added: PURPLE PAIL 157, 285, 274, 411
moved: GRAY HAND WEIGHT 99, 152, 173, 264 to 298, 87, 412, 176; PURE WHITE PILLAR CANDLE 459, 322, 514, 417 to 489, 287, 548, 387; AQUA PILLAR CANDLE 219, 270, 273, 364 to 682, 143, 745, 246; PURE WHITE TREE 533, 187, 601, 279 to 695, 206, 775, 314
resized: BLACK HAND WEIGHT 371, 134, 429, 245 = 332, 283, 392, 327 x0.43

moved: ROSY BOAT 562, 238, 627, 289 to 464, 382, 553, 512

--

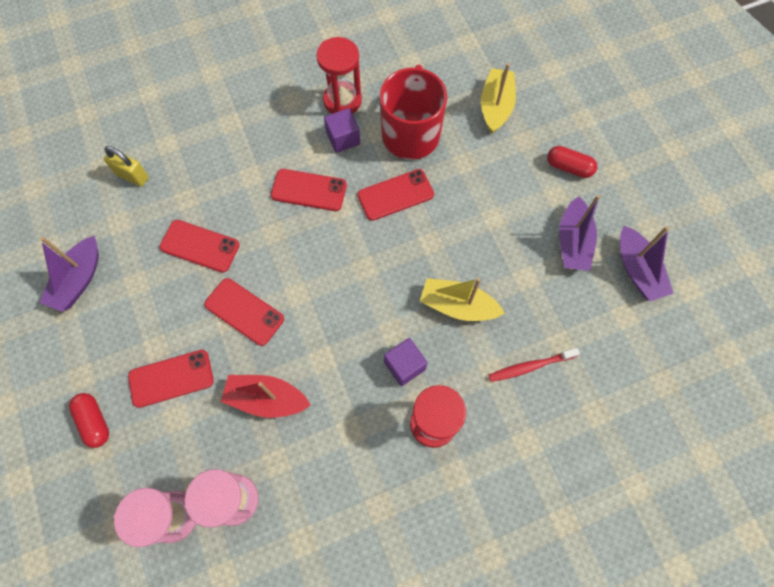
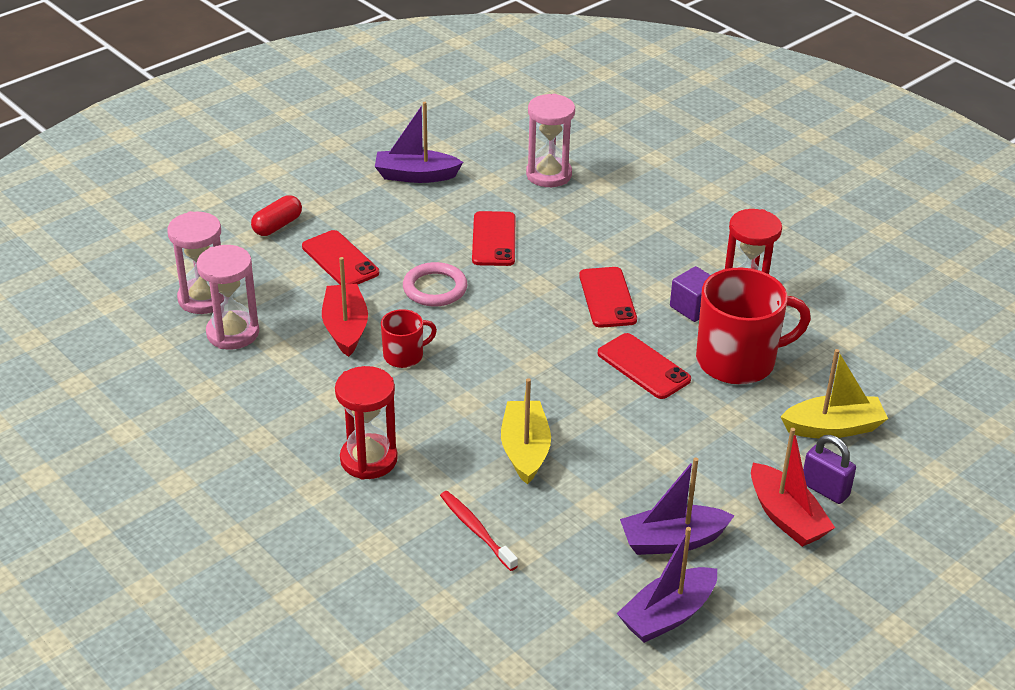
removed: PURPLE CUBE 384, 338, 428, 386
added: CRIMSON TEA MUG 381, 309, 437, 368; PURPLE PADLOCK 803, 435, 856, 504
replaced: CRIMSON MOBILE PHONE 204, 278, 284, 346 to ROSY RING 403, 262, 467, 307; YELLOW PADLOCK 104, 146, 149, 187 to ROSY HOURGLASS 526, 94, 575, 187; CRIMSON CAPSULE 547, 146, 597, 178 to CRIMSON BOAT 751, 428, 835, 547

• Work required:
Repeat word for word the lines above that run from the line containing "added: PURPLE PAIL 157, 285, 274, 411" through the line containing "moved: GRAY HAND", both ends included, and nothing else.

• Solution for this exercise:
added: PURPLE PAIL 157, 285, 274, 411
moved: GRAY HAND WEIGHT 99, 152, 173, 264 to 298, 87, 412, 176; PURE WHITE PILLAR CANDLE 459, 322, 514, 417 to 489, 287, 548, 387; AQUA PILLAR CANDLE 219, 270, 273, 364 to 682, 143, 745, 246; PURE WHITE TREE 533, 187, 601, 279 to 695, 206, 775, 314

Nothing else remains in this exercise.